• **Supplied entries**:
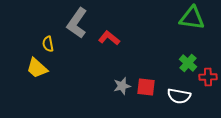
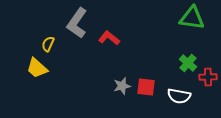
yellow semicircle: rotated 35 degrees clockwise
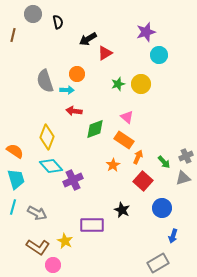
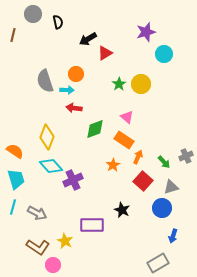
cyan circle: moved 5 px right, 1 px up
orange circle: moved 1 px left
green star: moved 1 px right; rotated 16 degrees counterclockwise
red arrow: moved 3 px up
gray triangle: moved 12 px left, 9 px down
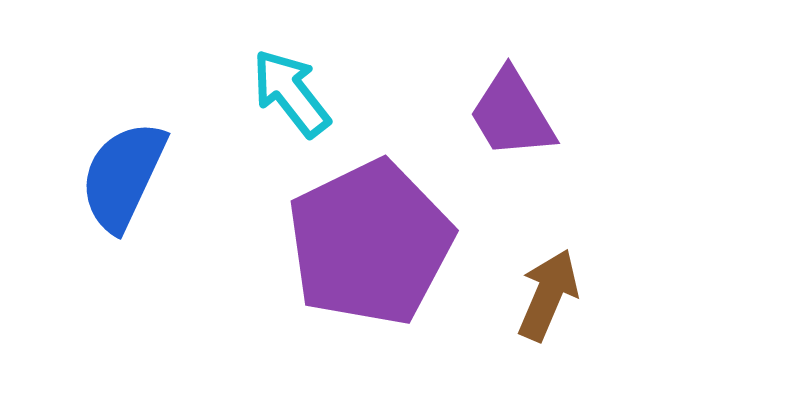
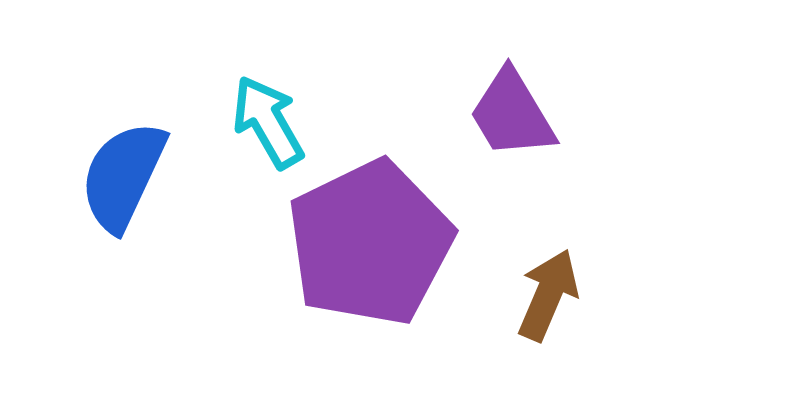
cyan arrow: moved 23 px left, 29 px down; rotated 8 degrees clockwise
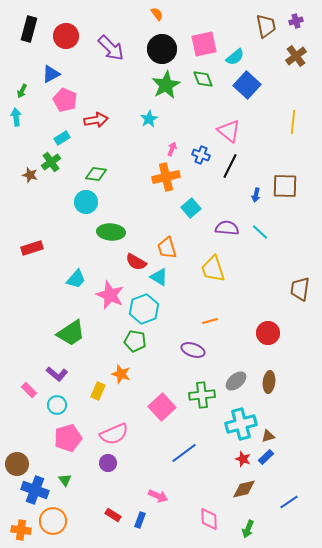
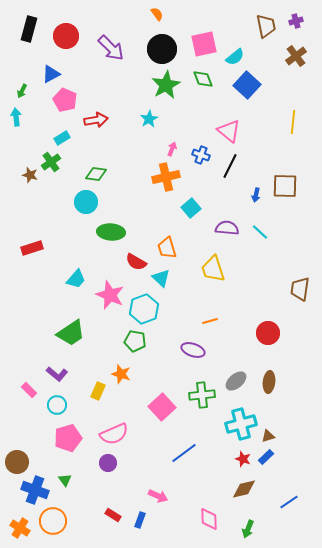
cyan triangle at (159, 277): moved 2 px right, 1 px down; rotated 12 degrees clockwise
brown circle at (17, 464): moved 2 px up
orange cross at (21, 530): moved 1 px left, 2 px up; rotated 24 degrees clockwise
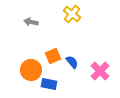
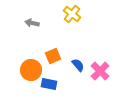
gray arrow: moved 1 px right, 1 px down
blue semicircle: moved 6 px right, 3 px down
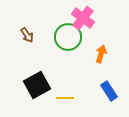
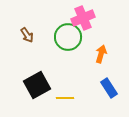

• **Task objective**:
Express these lines as a numbered list, omitting blank lines and leaving out the pictures.

• **Answer to the task**:
1. yellow semicircle: rotated 35 degrees clockwise
2. cyan circle: moved 5 px right, 1 px up
3. orange circle: moved 1 px left
4. green star: moved 1 px right; rotated 16 degrees counterclockwise
5. red arrow: moved 3 px up
6. gray triangle: moved 12 px left, 9 px down
7. cyan arrow: moved 23 px left, 29 px down; rotated 8 degrees clockwise
8. cyan triangle at (159, 277): moved 2 px right, 1 px down; rotated 12 degrees clockwise
9. brown circle at (17, 464): moved 2 px up
10. orange cross at (21, 530): moved 1 px left, 2 px up; rotated 24 degrees clockwise
11. gray arrow: moved 1 px right, 1 px down
12. blue semicircle: moved 6 px right, 3 px down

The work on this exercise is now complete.